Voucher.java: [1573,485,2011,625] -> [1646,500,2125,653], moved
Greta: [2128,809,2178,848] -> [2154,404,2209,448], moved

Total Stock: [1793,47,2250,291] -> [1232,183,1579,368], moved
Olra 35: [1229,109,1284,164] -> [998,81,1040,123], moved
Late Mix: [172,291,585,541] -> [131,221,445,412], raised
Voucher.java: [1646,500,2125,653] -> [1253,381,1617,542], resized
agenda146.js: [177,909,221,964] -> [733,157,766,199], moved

--

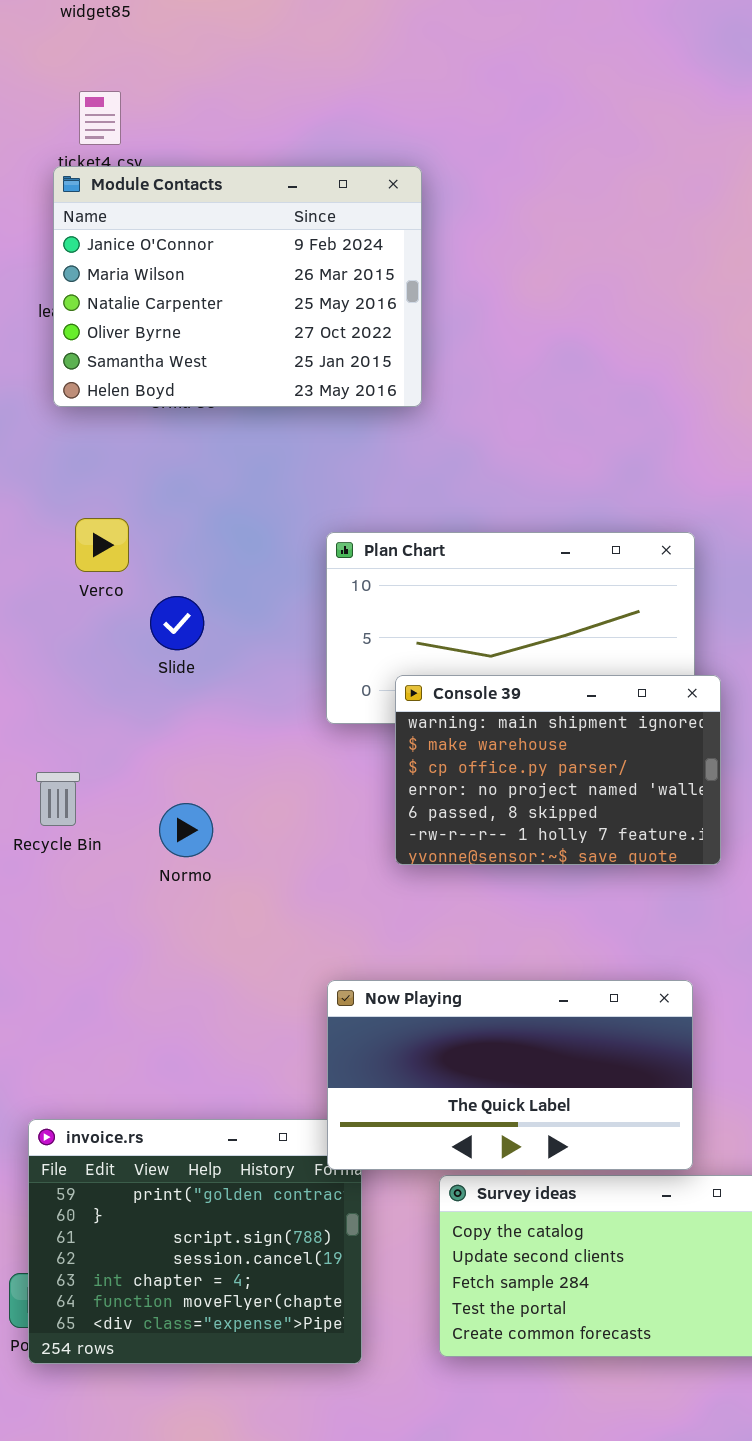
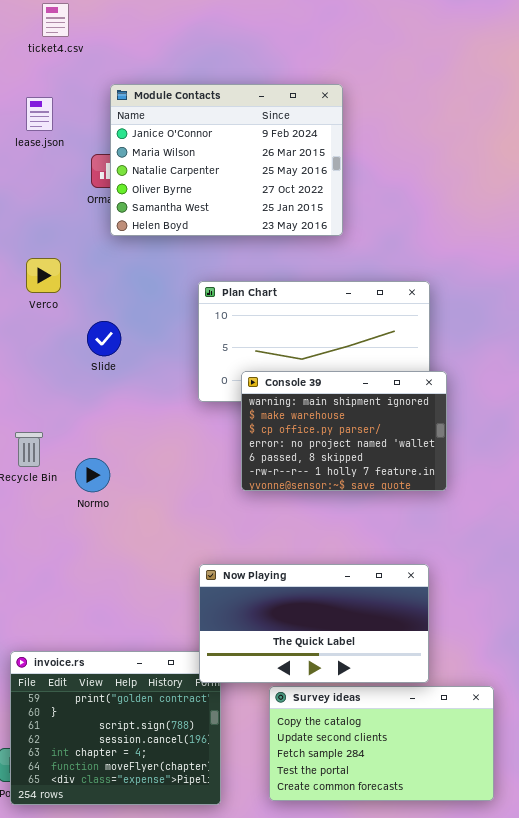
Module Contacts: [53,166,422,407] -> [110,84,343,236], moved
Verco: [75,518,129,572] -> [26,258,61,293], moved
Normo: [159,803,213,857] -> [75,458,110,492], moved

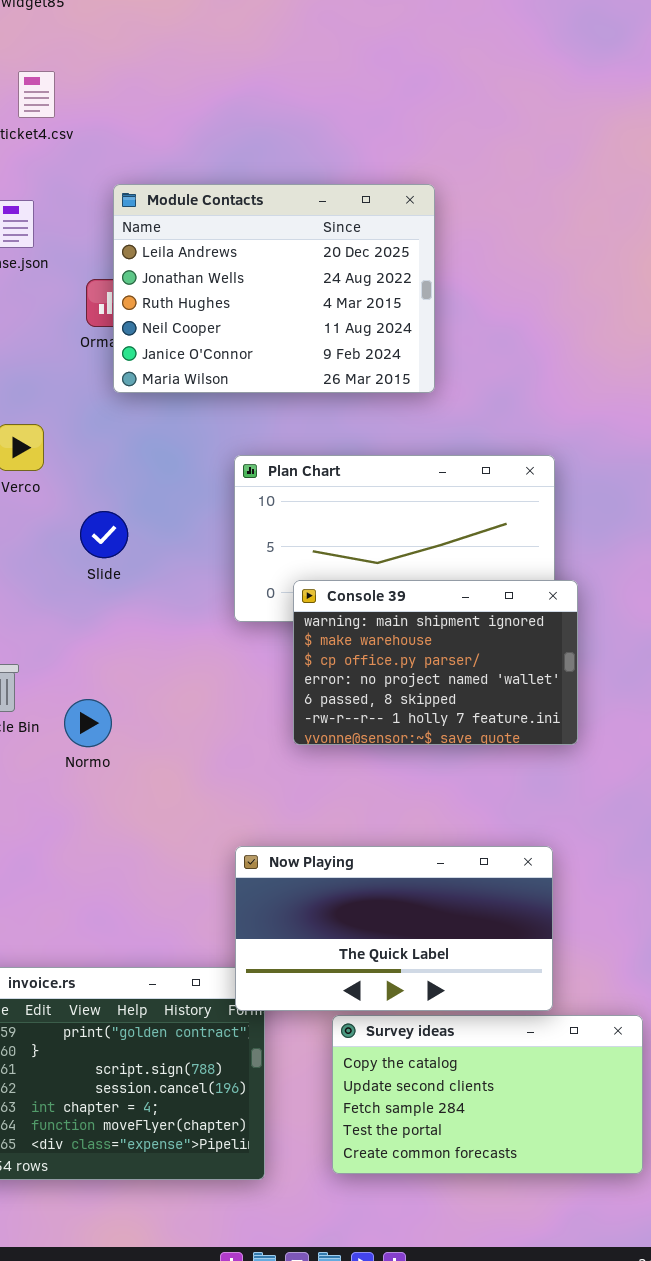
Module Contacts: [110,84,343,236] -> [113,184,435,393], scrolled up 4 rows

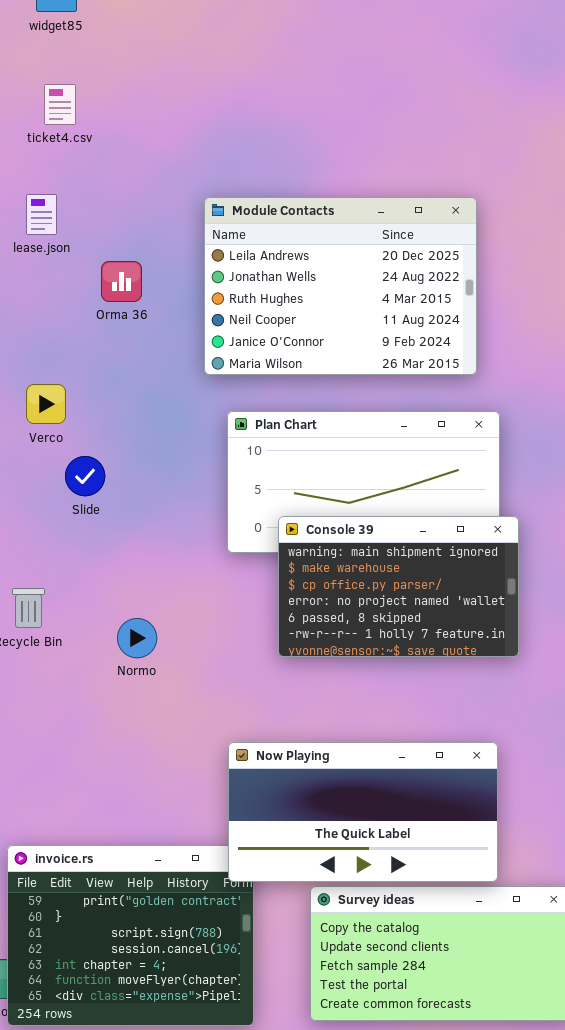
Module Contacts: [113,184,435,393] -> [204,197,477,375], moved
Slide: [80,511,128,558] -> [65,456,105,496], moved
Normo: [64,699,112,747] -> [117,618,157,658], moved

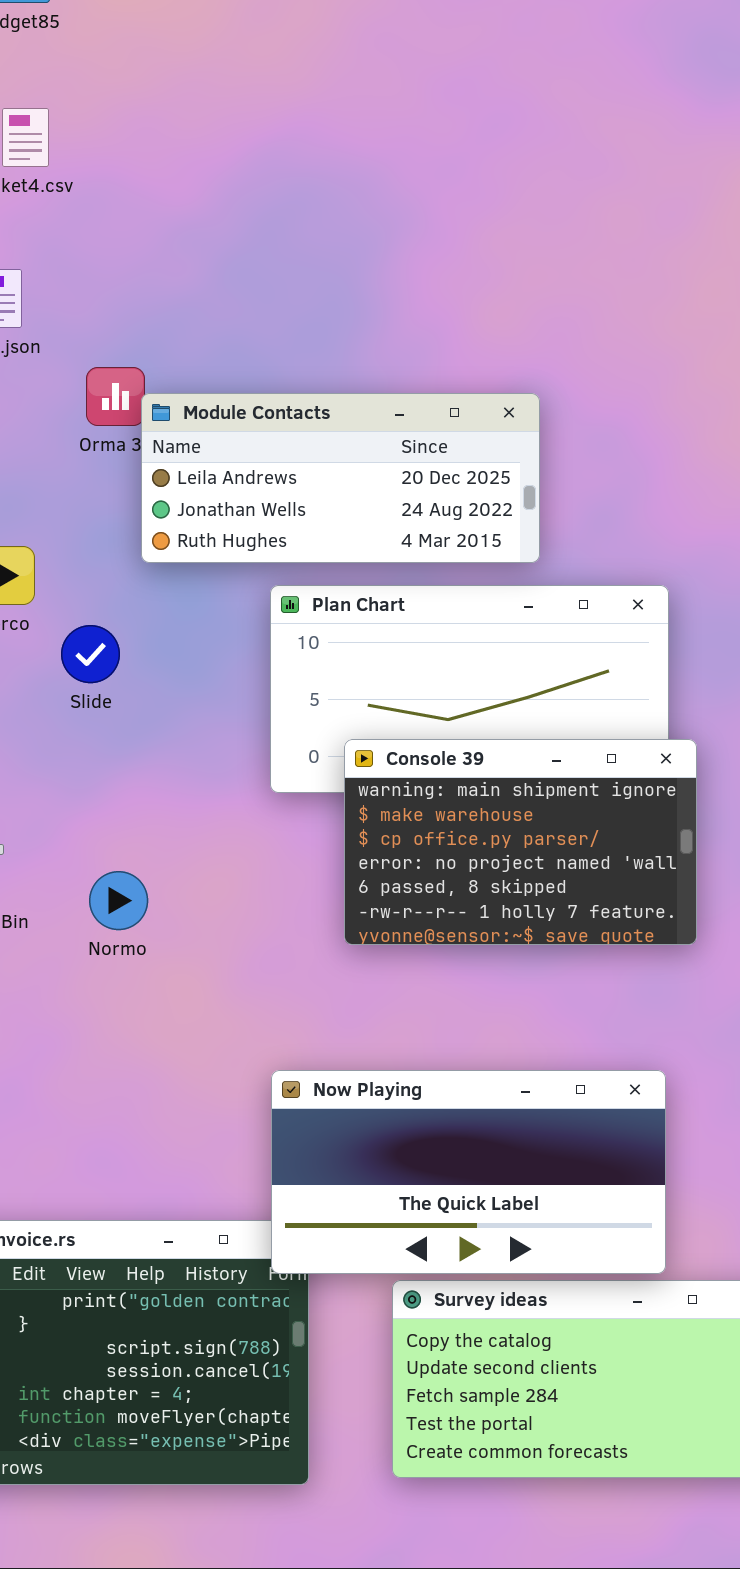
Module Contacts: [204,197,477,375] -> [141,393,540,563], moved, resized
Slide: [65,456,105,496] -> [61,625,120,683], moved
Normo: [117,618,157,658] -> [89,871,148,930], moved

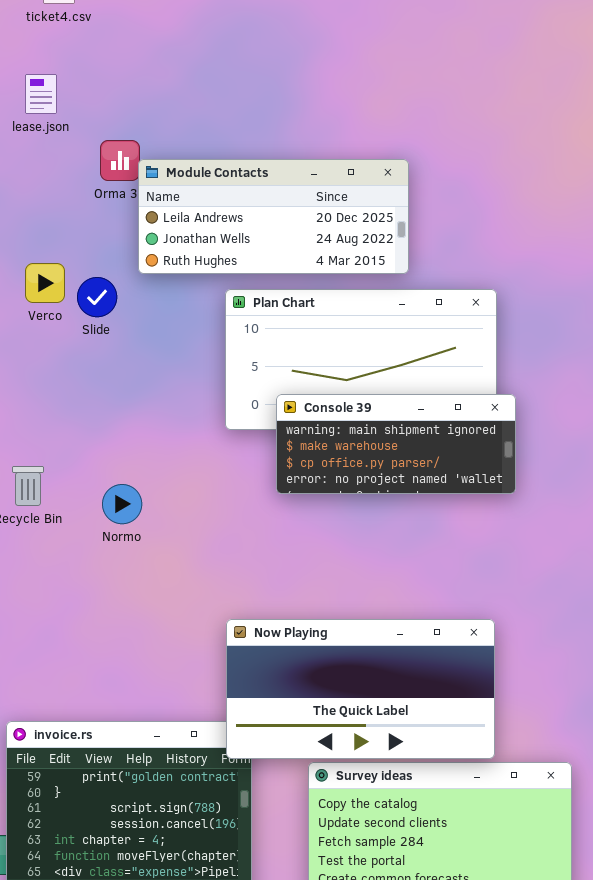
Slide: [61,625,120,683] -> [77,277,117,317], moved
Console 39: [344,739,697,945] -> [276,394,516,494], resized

* * *

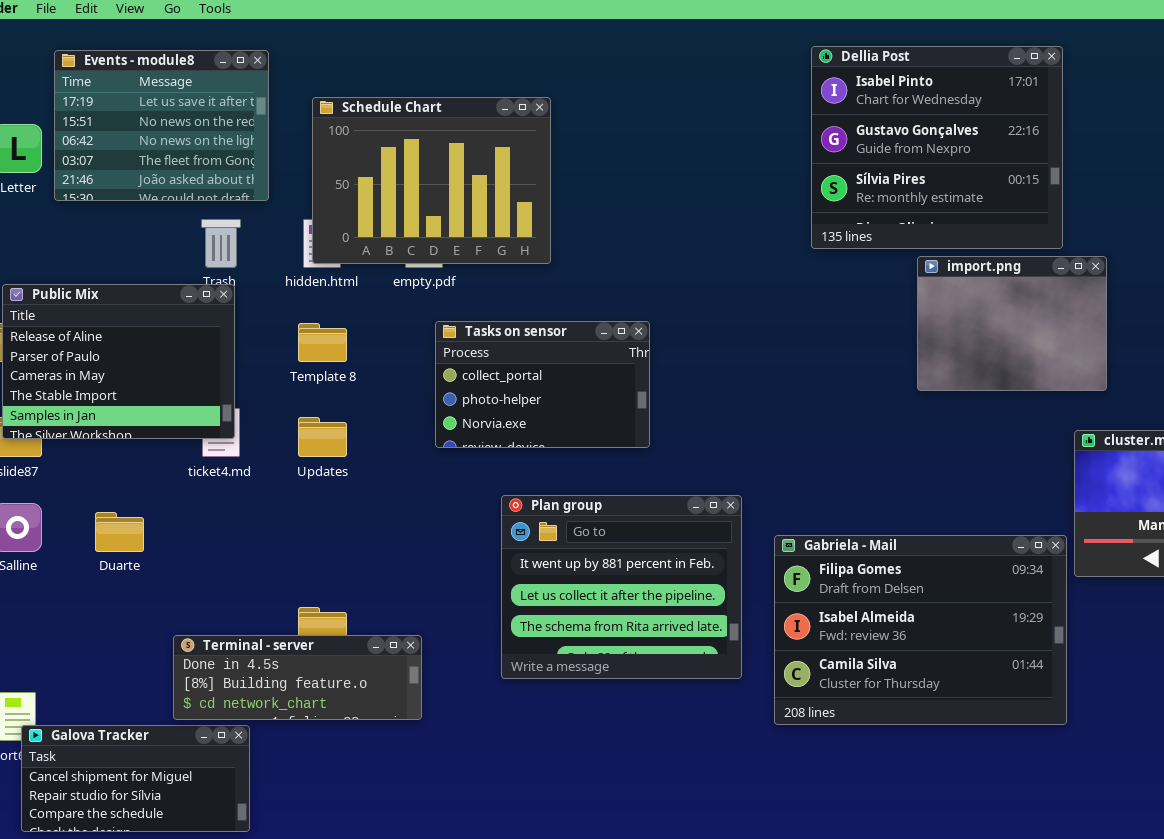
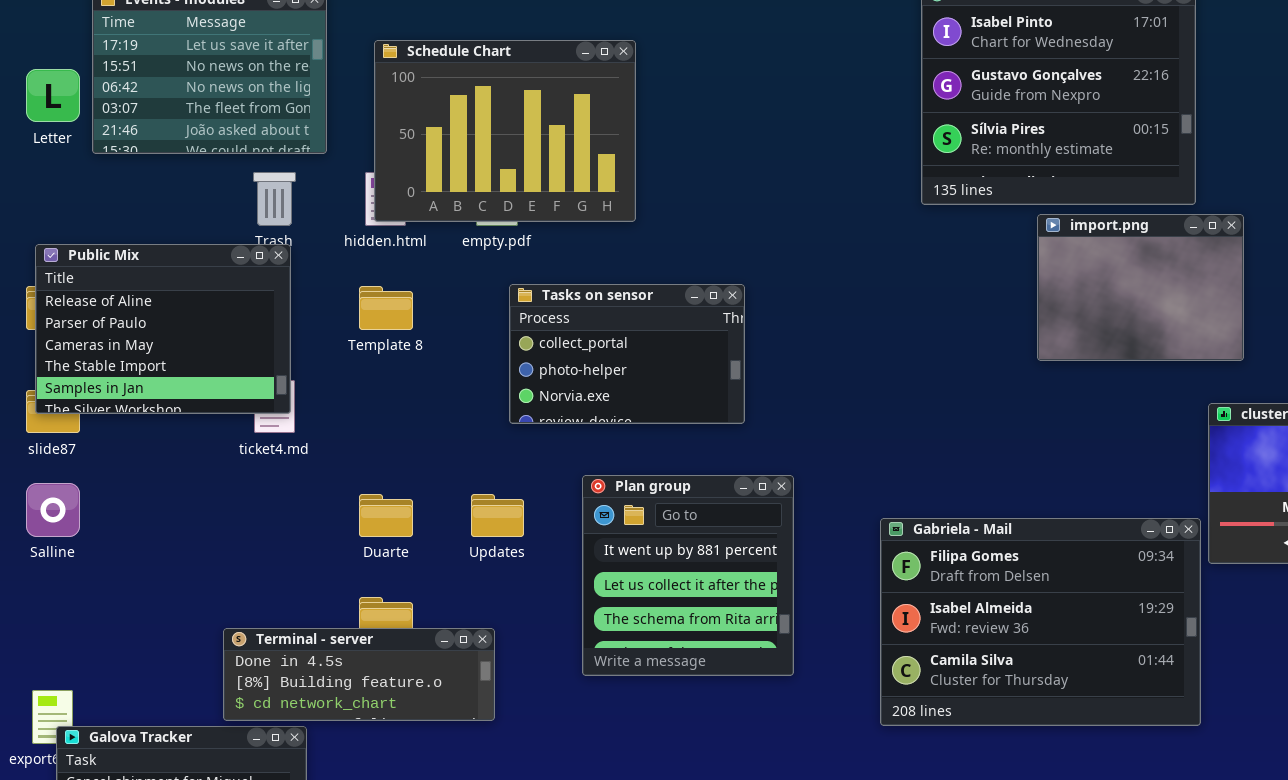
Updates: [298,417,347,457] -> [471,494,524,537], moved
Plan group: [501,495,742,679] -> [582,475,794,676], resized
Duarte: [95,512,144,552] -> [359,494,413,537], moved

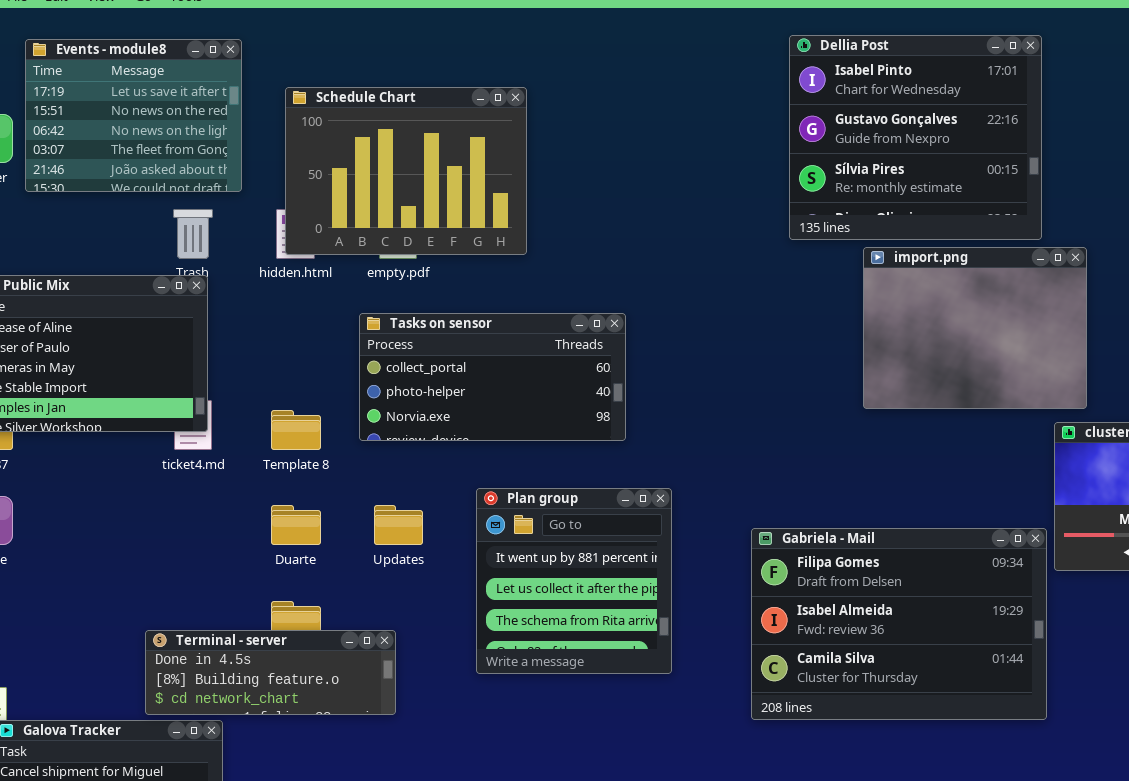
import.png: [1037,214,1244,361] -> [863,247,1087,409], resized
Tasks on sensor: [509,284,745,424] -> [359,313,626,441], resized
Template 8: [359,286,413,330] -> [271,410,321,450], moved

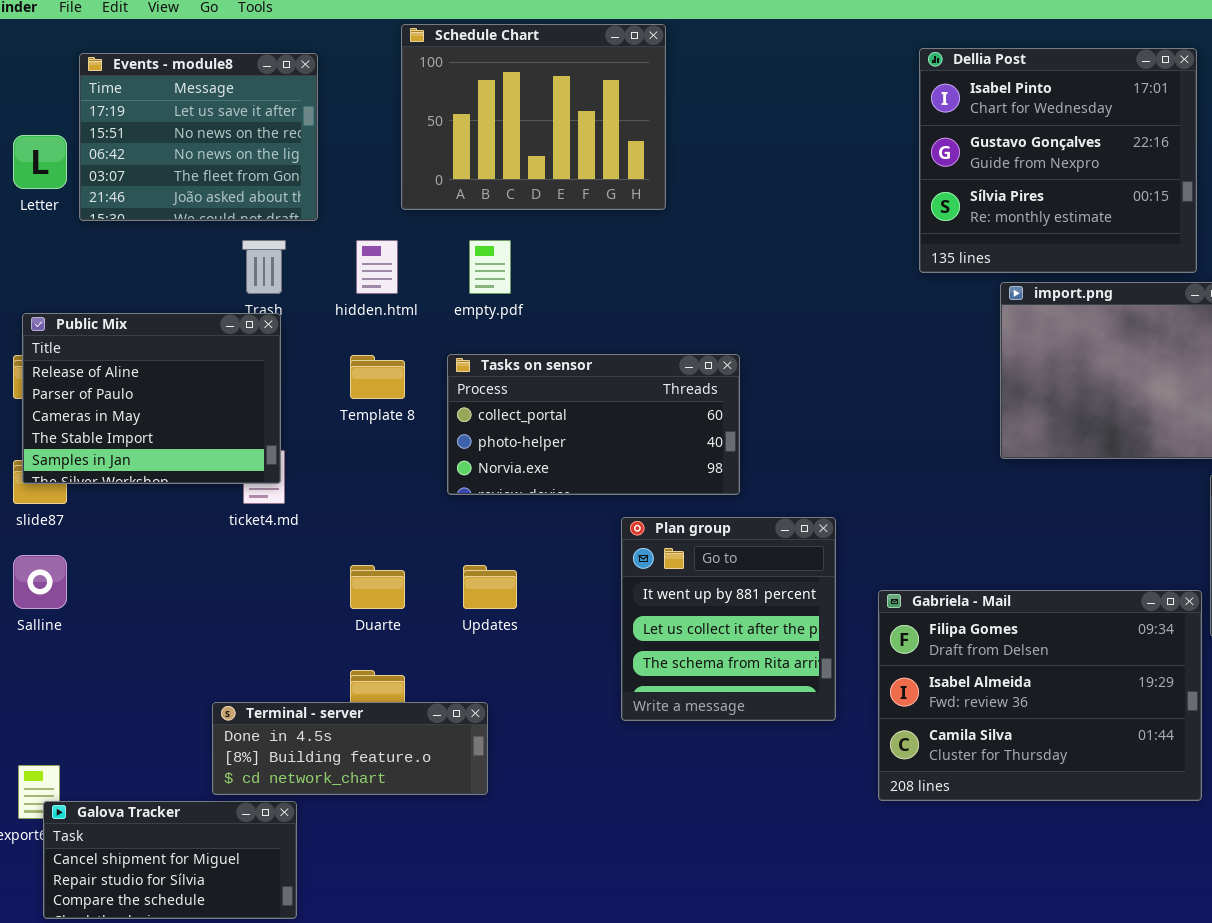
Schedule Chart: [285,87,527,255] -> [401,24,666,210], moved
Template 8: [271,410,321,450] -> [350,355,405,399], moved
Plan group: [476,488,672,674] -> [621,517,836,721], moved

ABOUT THIS EXERCISE:
Keeping every character as it is, restate the lines above that run from the line with "Slide: [61,625,120,683] ->" through the line with "Console 39: [344,739,697,945]", both included, and nothing else.

EXERCISE RESPONSE:
Slide: [61,625,120,683] -> [77,277,117,317], moved
Console 39: [344,739,697,945] -> [276,394,516,494], resized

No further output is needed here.